▶ [Task item] Search the records for the word "none" and report each line that has it.

▶ [Information]
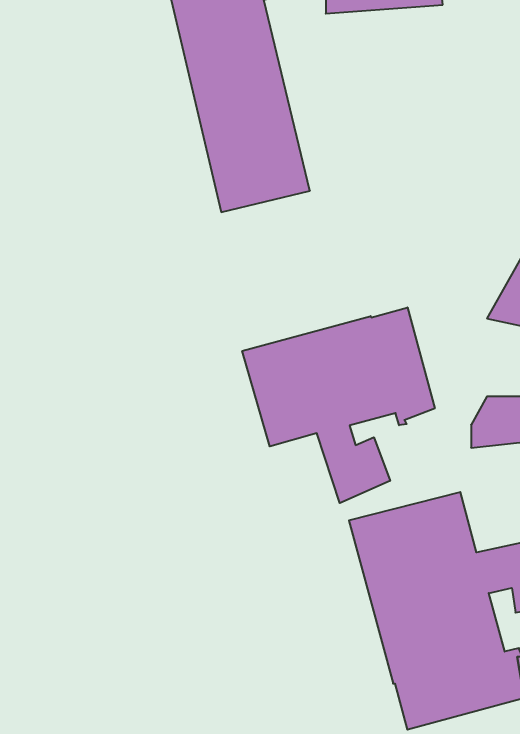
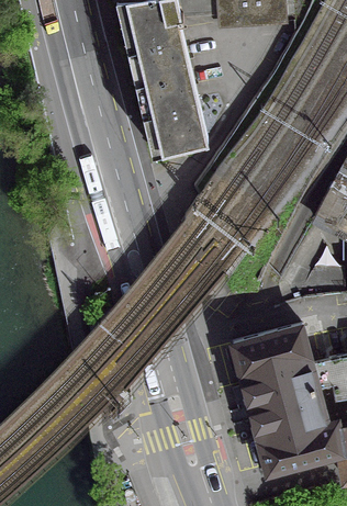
building: [242,307,435,503] -> none

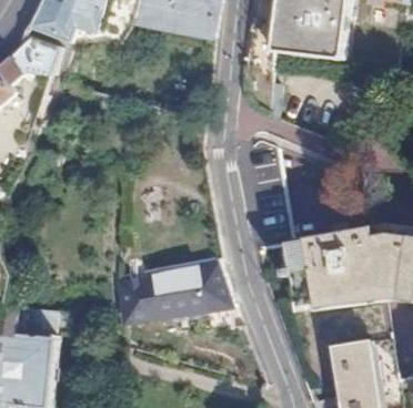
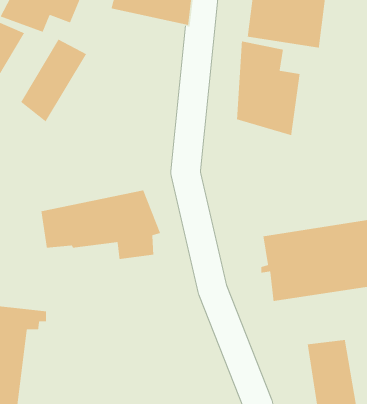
building: none -> [20,39,87,123]
building: none -> [236,41,301,136]
building: [115,262,233,330] -> [41,189,161,260]

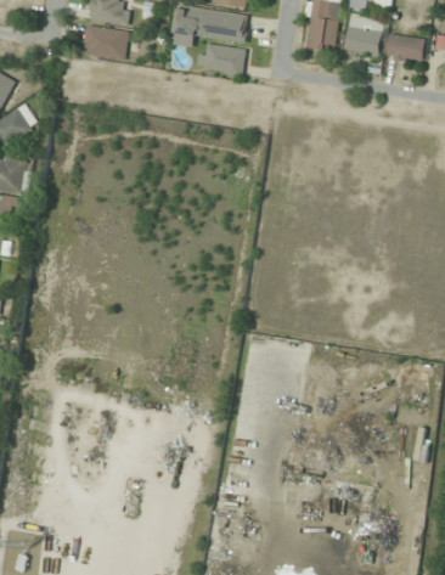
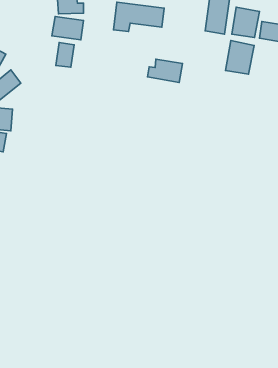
building: [195,43,246,77] -> [148,59,183,83]
building: none -> [225,41,254,74]
building: none -> [56,43,74,67]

▶ [Result below]
building: [242,307,435,503] -> none
building: none -> [20,39,87,123]
building: none -> [236,41,301,136]
building: none -> [225,41,254,74]
building: none -> [56,43,74,67]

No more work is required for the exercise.